> Problem statement
Lines of the listing that contain "left" need to be copied.

> Source information
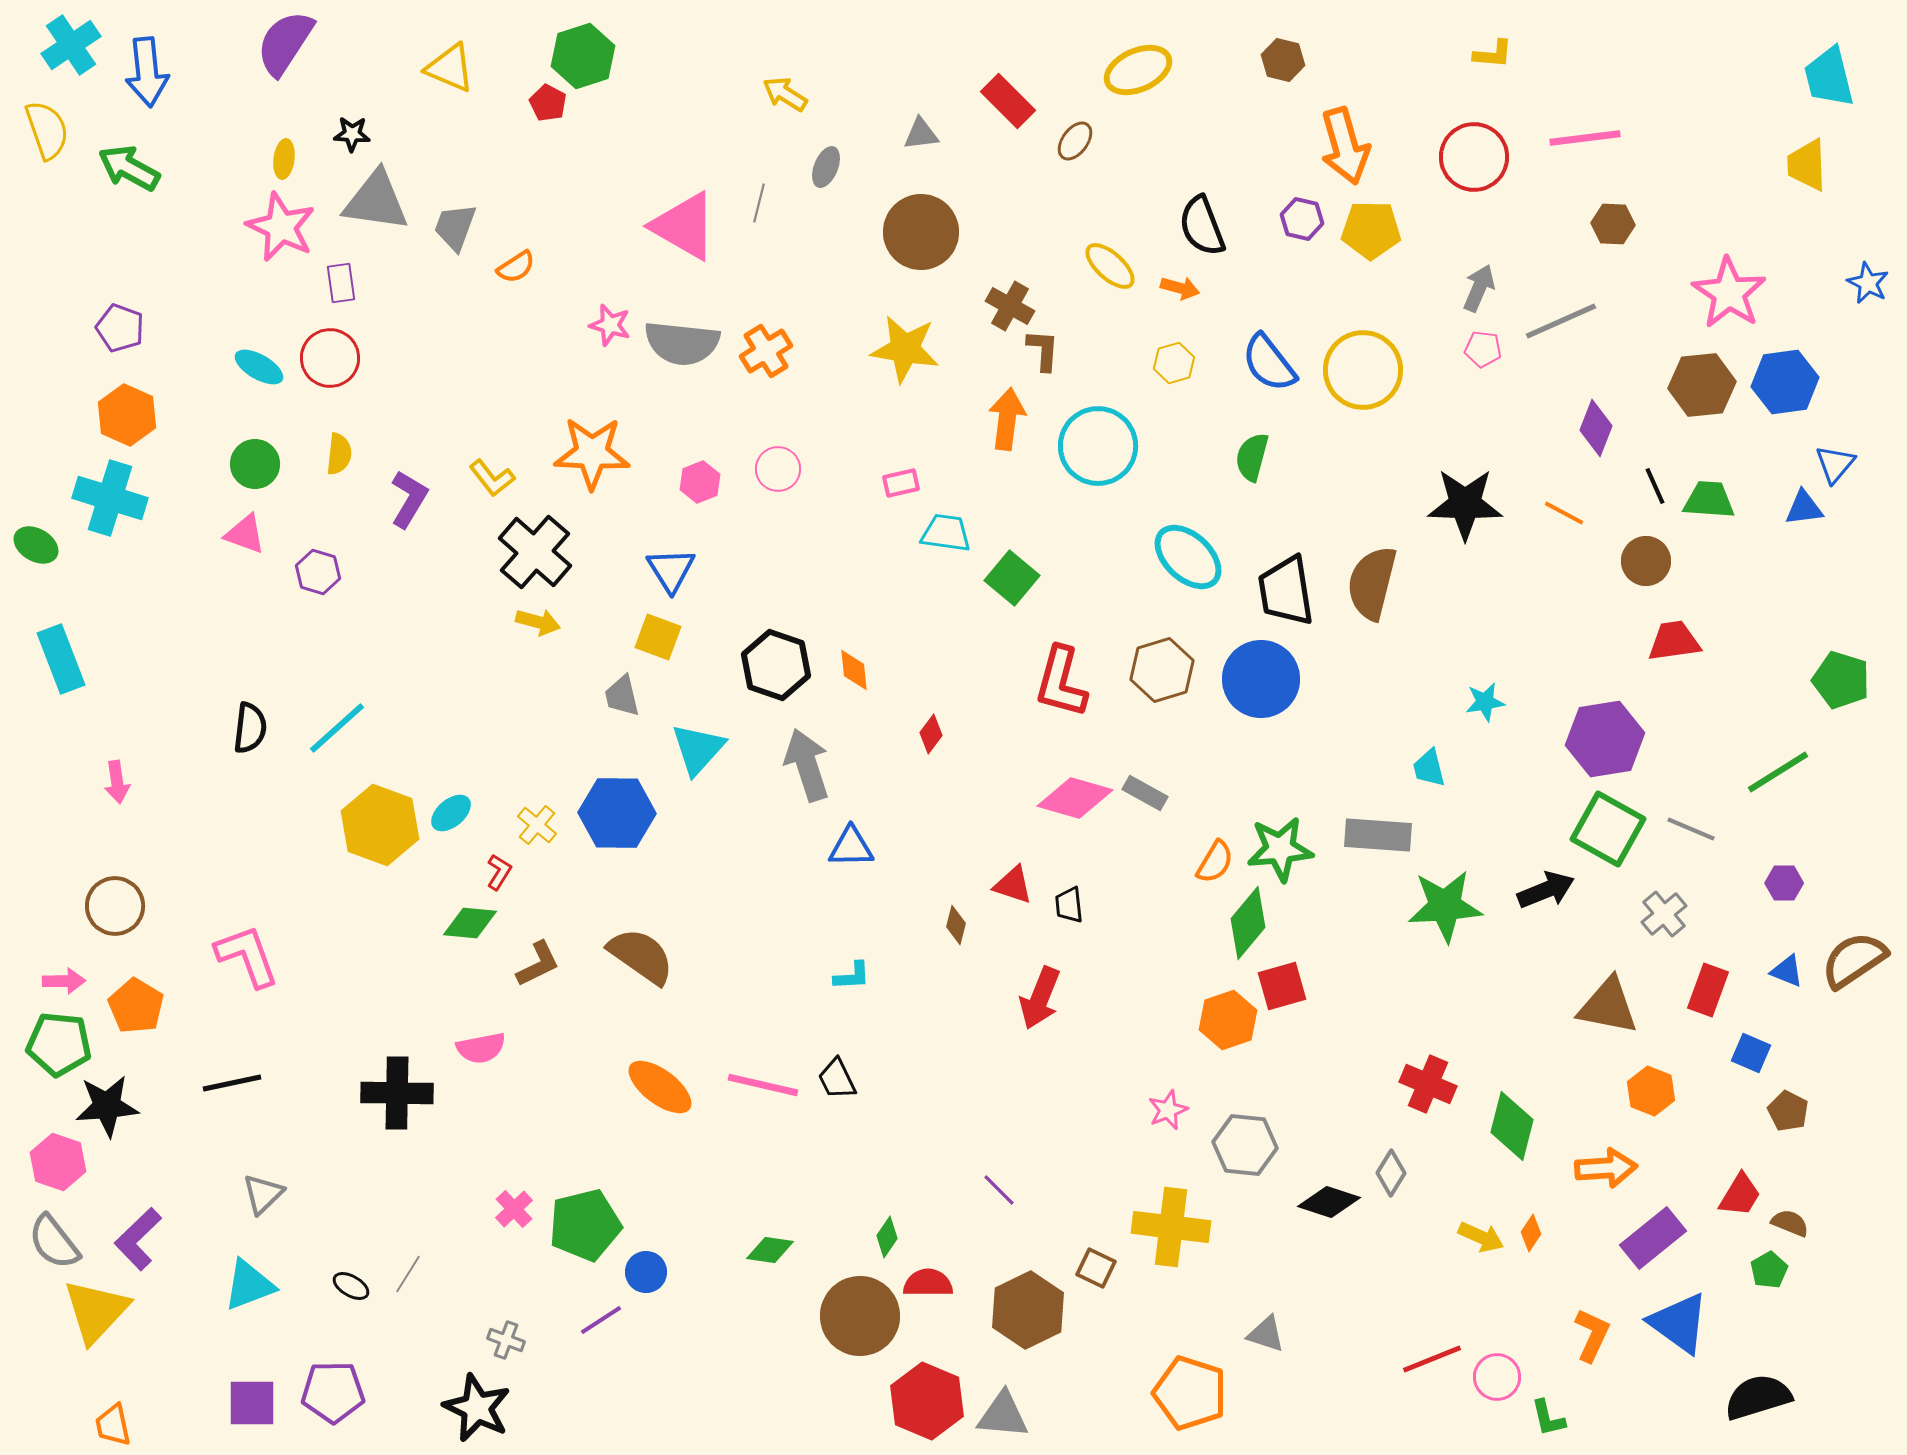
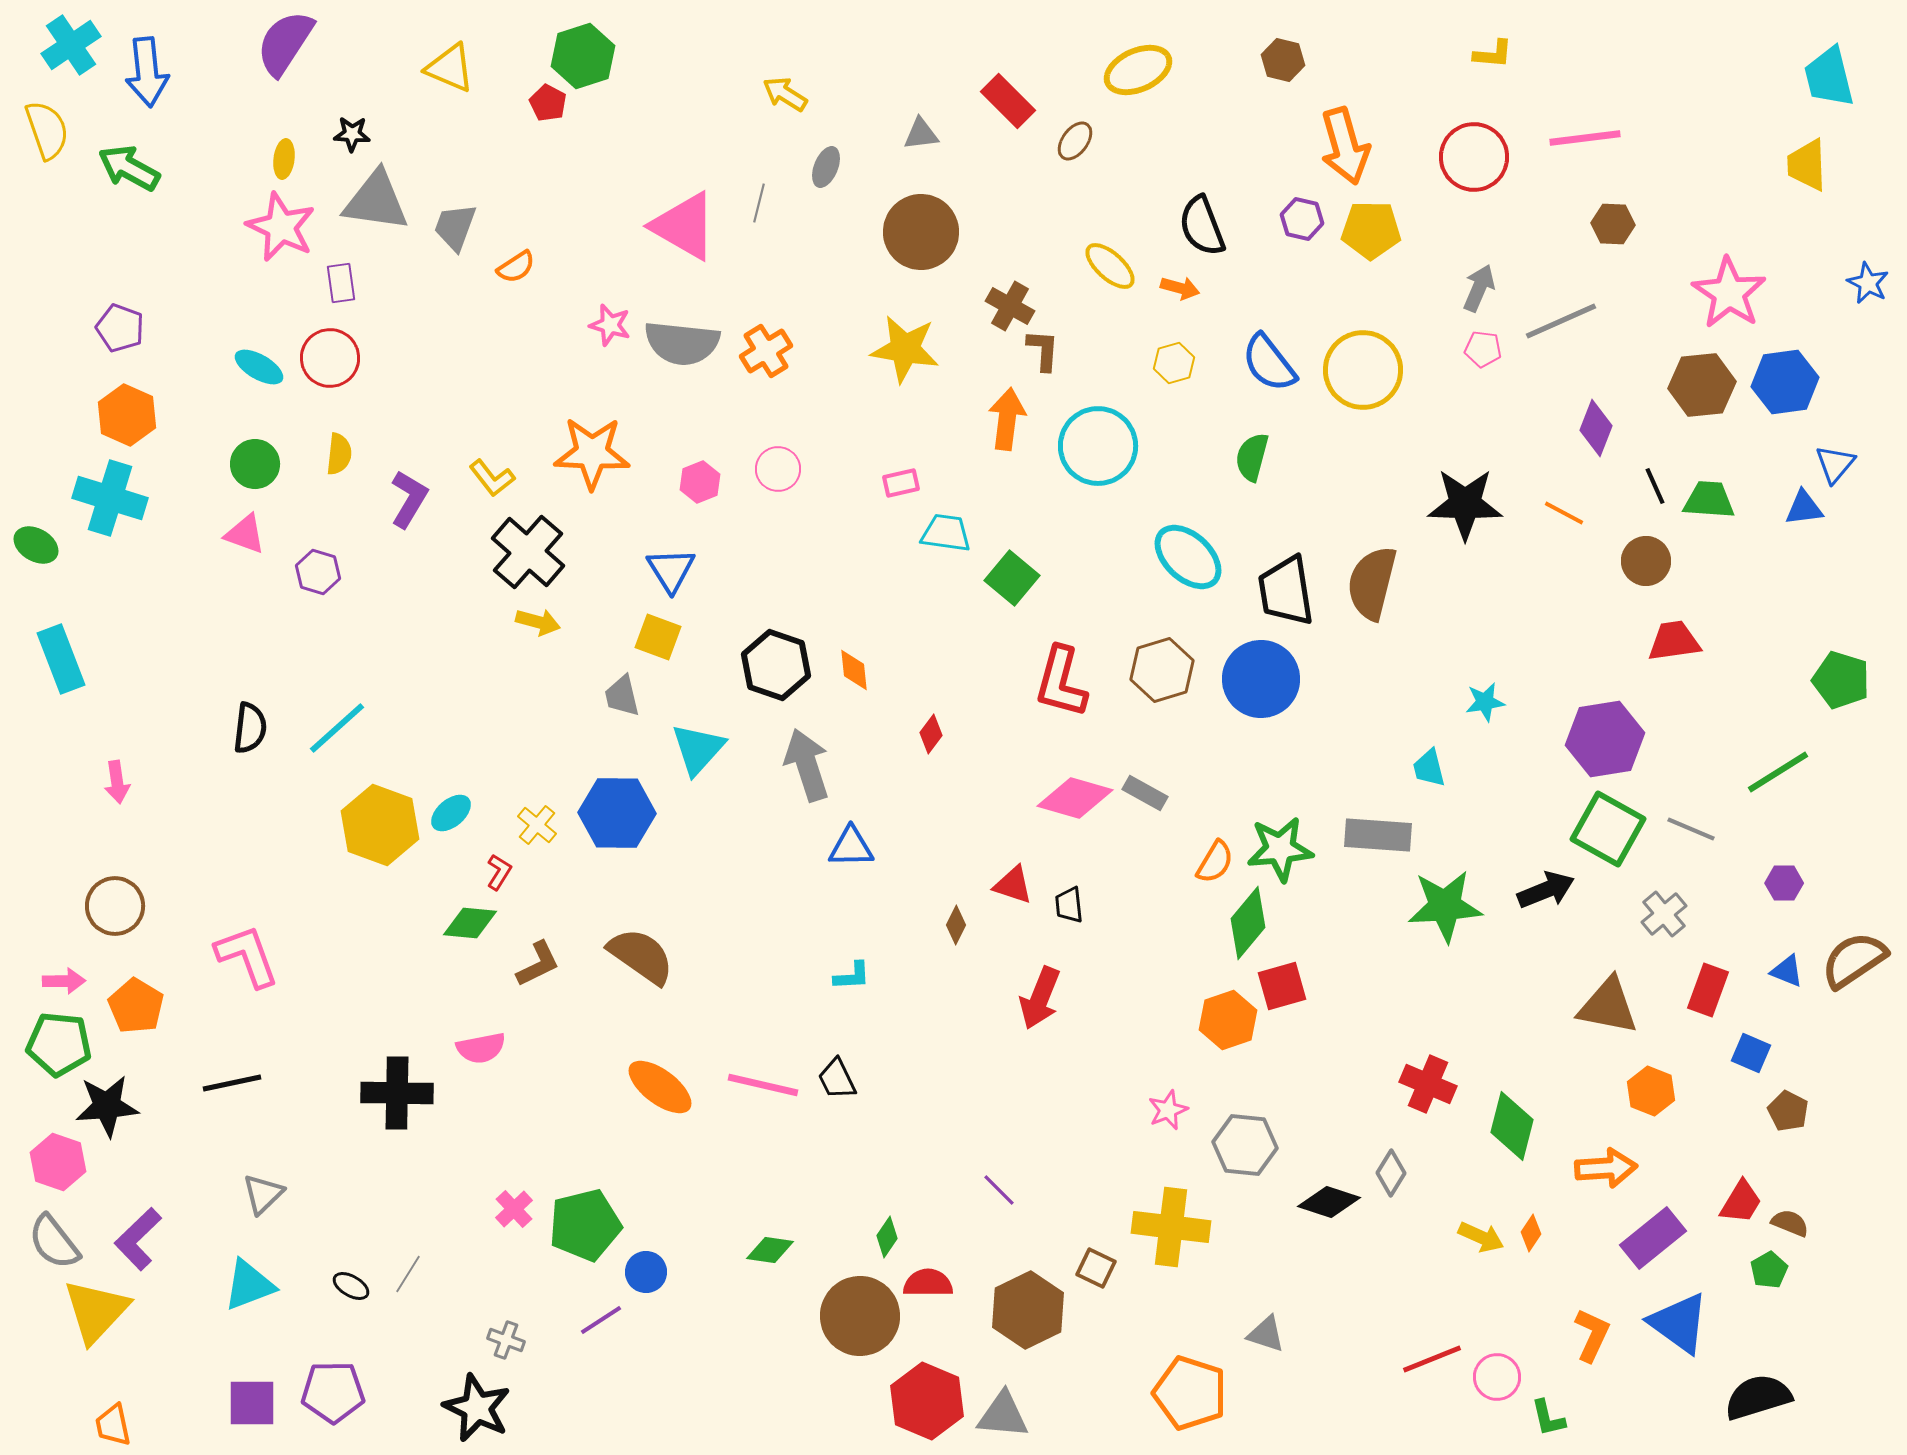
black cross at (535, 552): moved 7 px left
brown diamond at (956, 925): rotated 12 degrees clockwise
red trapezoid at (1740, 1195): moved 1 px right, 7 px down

* * *

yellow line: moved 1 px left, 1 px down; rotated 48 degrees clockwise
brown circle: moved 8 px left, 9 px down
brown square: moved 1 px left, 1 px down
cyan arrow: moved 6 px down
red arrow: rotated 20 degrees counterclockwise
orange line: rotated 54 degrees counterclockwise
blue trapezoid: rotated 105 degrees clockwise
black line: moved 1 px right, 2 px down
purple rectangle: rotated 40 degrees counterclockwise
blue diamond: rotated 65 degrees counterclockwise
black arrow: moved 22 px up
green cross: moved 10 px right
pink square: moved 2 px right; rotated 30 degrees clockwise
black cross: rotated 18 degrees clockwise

==

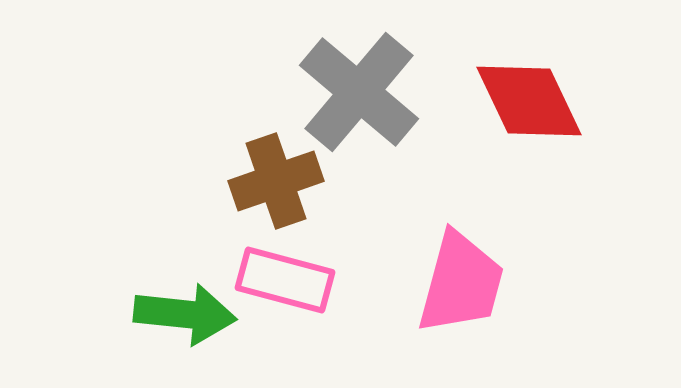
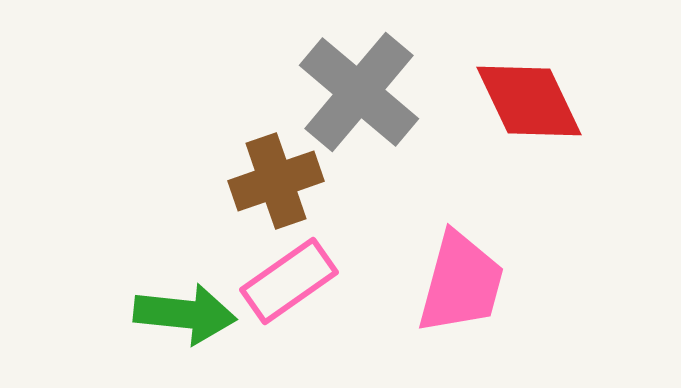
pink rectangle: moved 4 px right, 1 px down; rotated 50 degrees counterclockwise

> Exercise solution
black cross at (535, 552): moved 7 px left
yellow line: moved 1 px left, 1 px down; rotated 48 degrees clockwise
brown circle: moved 8 px left, 9 px down
brown square: moved 1 px left, 1 px down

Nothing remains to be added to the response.